• Task prompt:
Look through the lines below; wherever the word "bottle" appears, copy that line.

• Data excerpts:
_ _ _ _ _ _ _
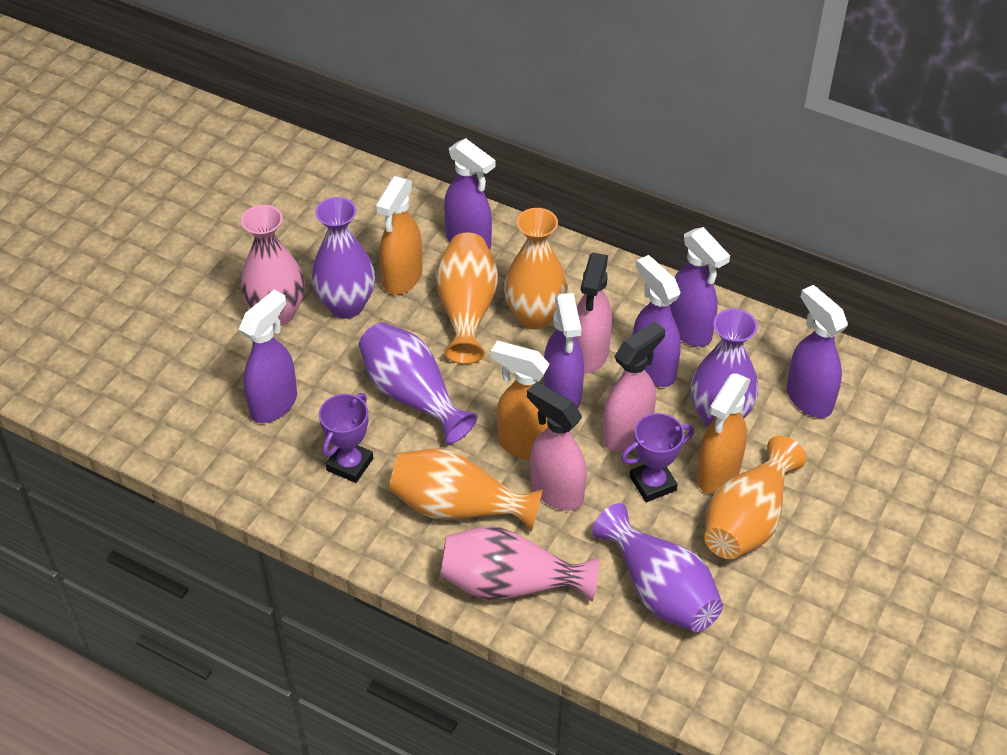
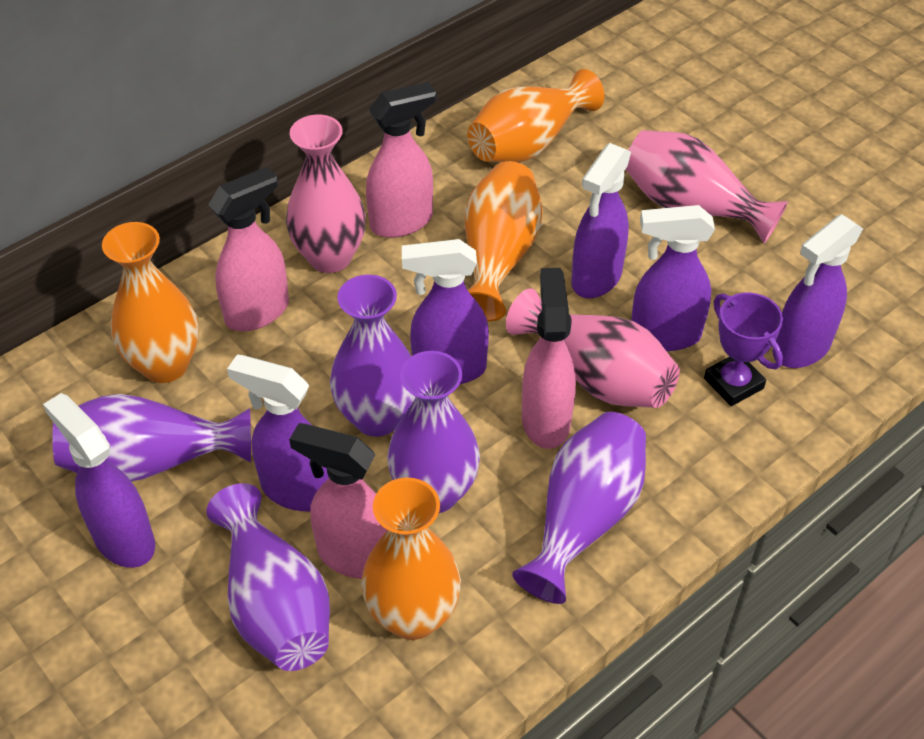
orange spray bottle: 3 -> 0
pink spray bottle: 3 -> 4
pink vase: 2 -> 3
purple trophy: 2 -> 1
purple vase: 4 -> 5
_ _ _ _ _ _ _
• Solved exercise:
orange spray bottle: 3 -> 0
pink spray bottle: 3 -> 4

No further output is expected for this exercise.